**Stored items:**
━━━━━━━━━━━━━━━━━━━━━━━━━━━━━━
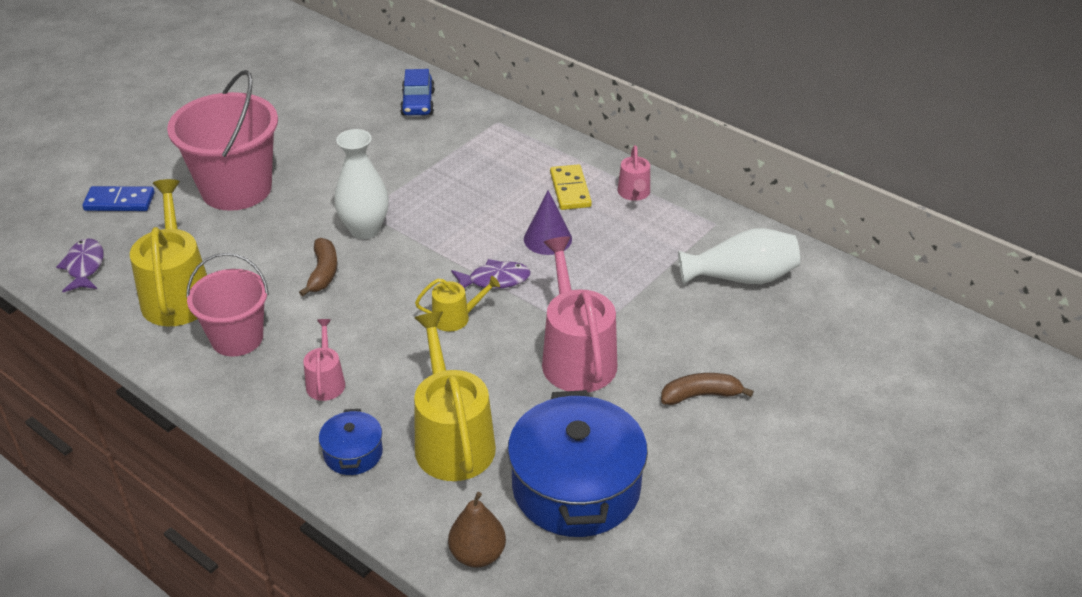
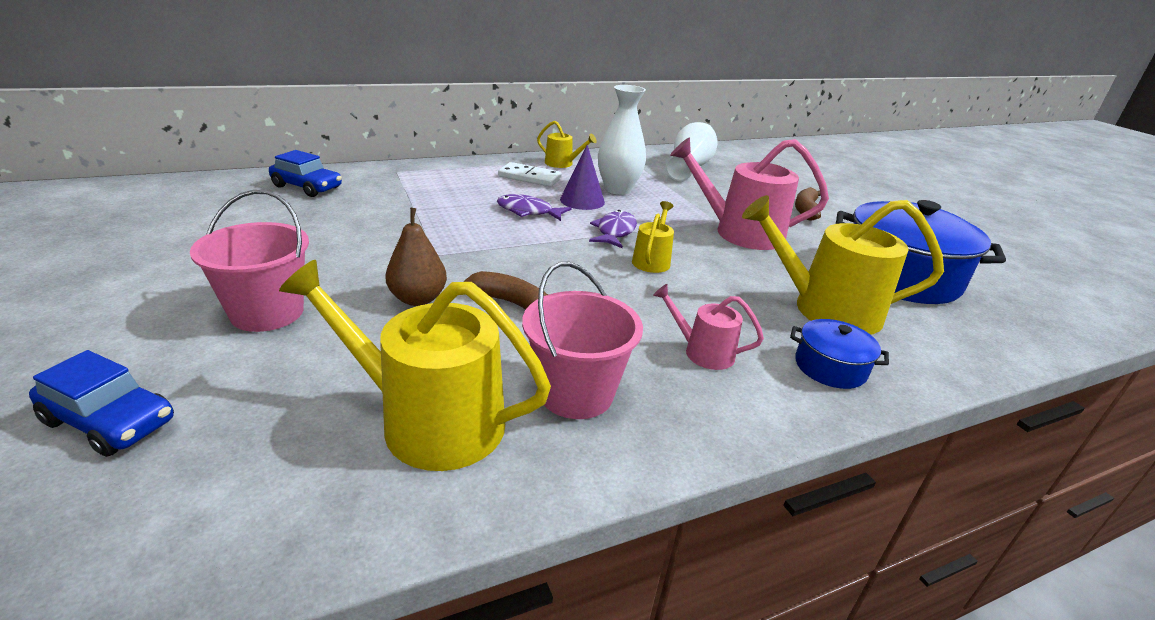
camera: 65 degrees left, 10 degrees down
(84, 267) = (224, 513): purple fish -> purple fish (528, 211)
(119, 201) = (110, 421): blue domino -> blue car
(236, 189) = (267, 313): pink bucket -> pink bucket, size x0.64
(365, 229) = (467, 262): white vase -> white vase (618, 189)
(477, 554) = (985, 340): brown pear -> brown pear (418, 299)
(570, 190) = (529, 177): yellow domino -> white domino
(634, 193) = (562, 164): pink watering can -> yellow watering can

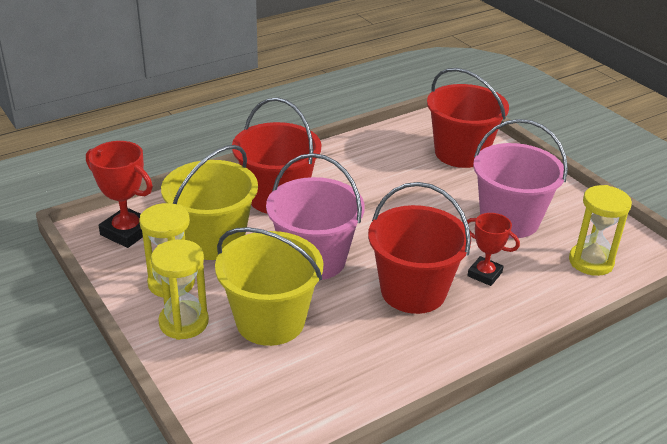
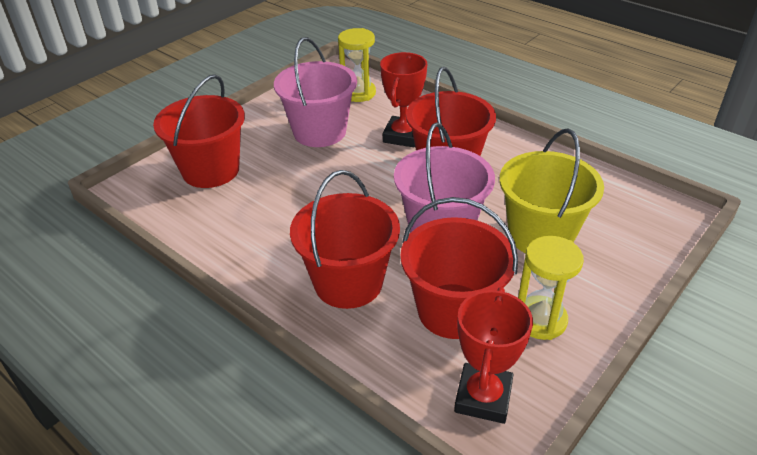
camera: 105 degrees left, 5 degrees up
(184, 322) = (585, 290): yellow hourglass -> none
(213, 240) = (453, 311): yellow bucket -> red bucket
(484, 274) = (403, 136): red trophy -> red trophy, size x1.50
━━━━━━━━━━━━━━━━━━━━━━━━━━━━━━
**REQUIRED WORK:** Leave the images out and print each entry exactly.

**PROBLEM SOLUTION:**
camera: 65 degrees left, 10 degrees down
(84, 267) = (224, 513): purple fish -> purple fish (528, 211)
(119, 201) = (110, 421): blue domino -> blue car
(236, 189) = (267, 313): pink bucket -> pink bucket, size x0.64
(365, 229) = (467, 262): white vase -> white vase (618, 189)
(477, 554) = (985, 340): brown pear -> brown pear (418, 299)
(570, 190) = (529, 177): yellow domino -> white domino
(634, 193) = (562, 164): pink watering can -> yellow watering can

camera: 105 degrees left, 5 degrees up
(184, 322) = (585, 290): yellow hourglass -> none
(213, 240) = (453, 311): yellow bucket -> red bucket
(484, 274) = (403, 136): red trophy -> red trophy, size x1.50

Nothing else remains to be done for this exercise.